+++ Records +++

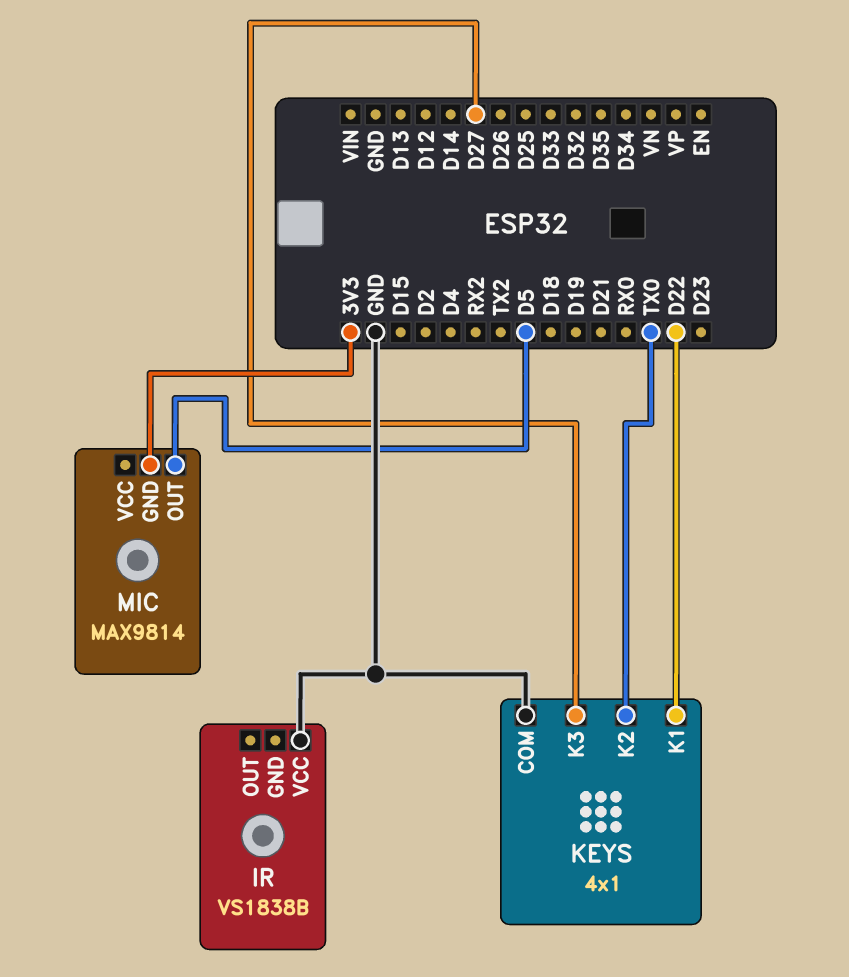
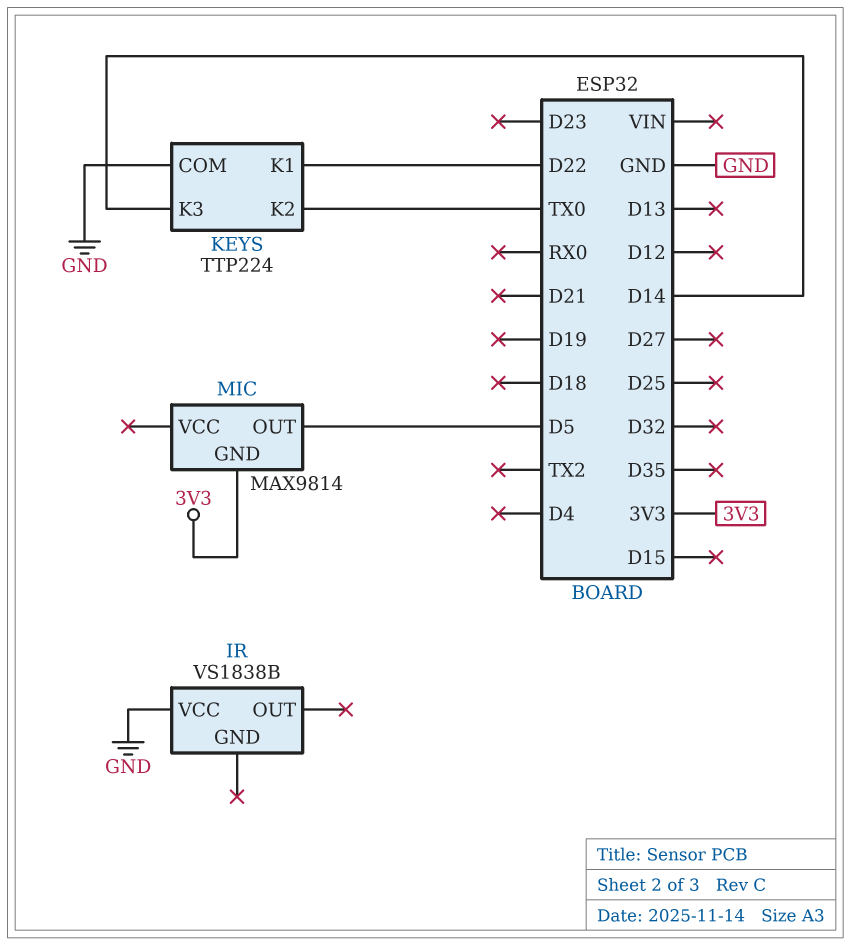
KEYS: 4x1 -> TTP224
KEYS pin K3: D27 -> D14

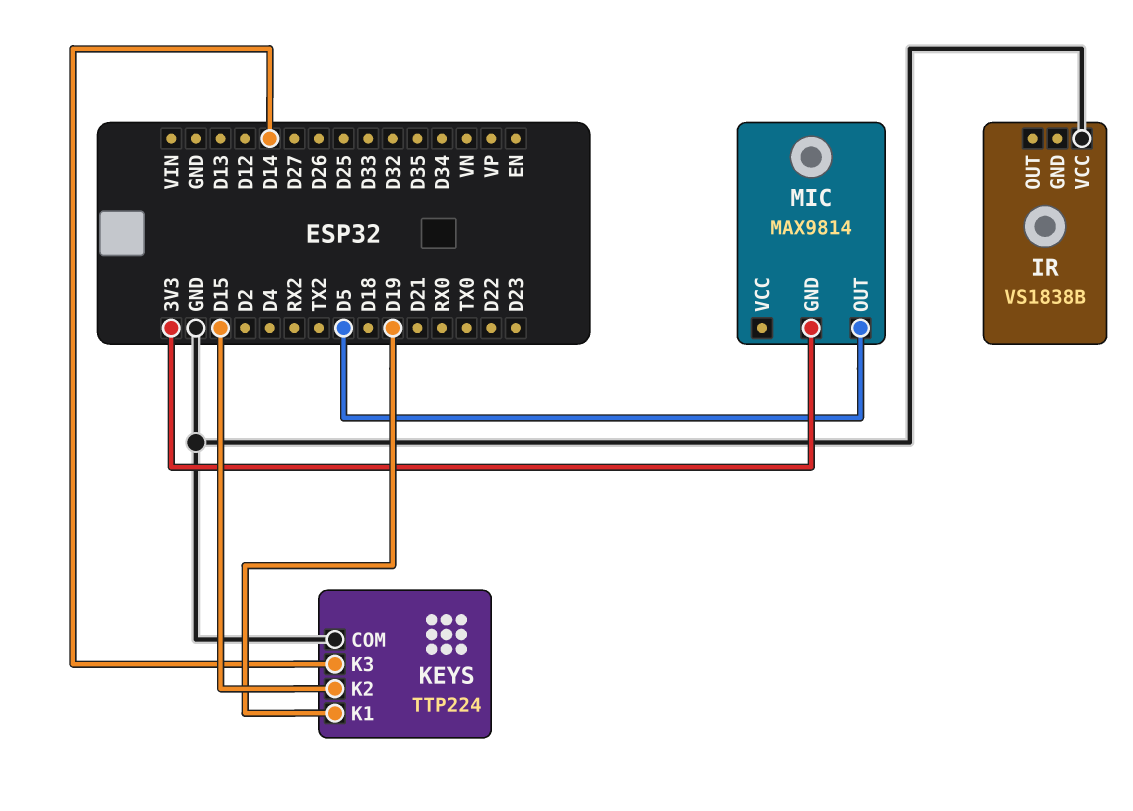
KEYS pin K1: D22 -> D19
KEYS pin K2: TX0 -> D15

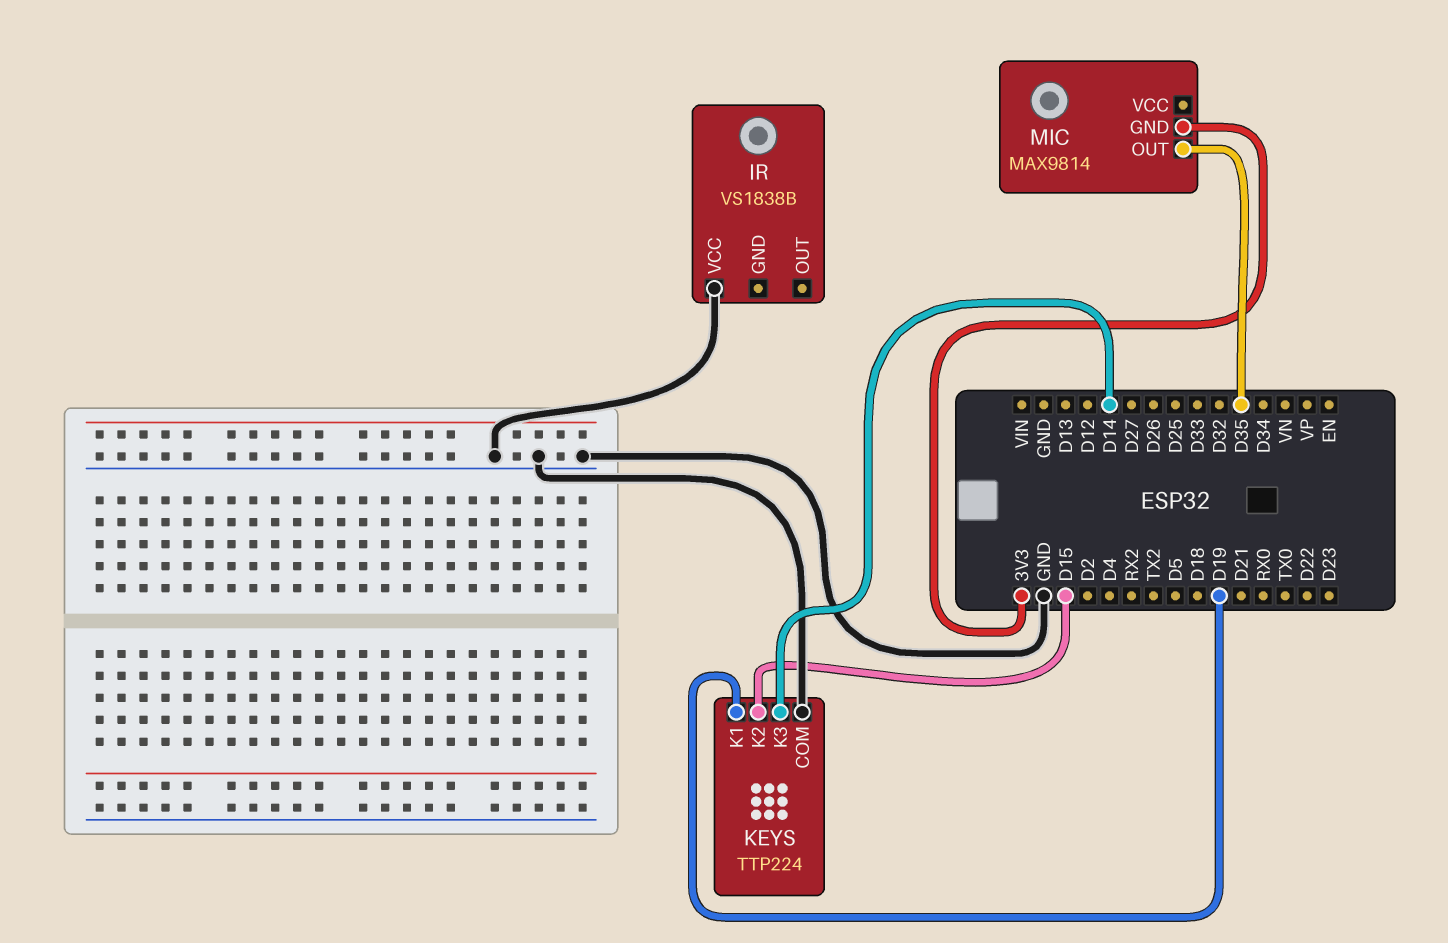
MIC pin OUT: D5 -> D35

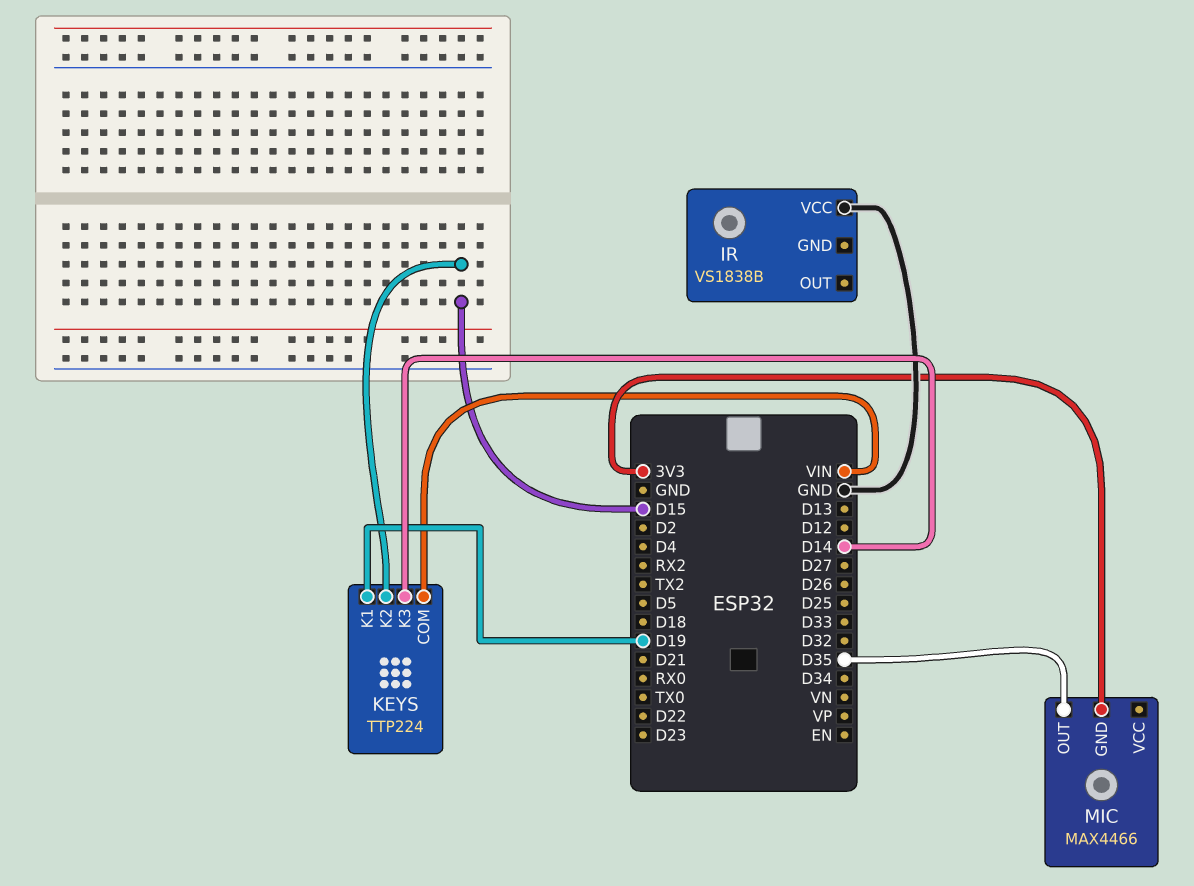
KEYS pin COM: GND -> VIN
MIC: MAX9814 -> MAX4466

+++

Requirement
Return from the data every line that holds "KEYS".

Answer to this problem
KEYS: 4x1 -> TTP224
KEYS pin K3: D27 -> D14
KEYS pin K1: D22 -> D19
KEYS pin K2: TX0 -> D15
KEYS pin COM: GND -> VIN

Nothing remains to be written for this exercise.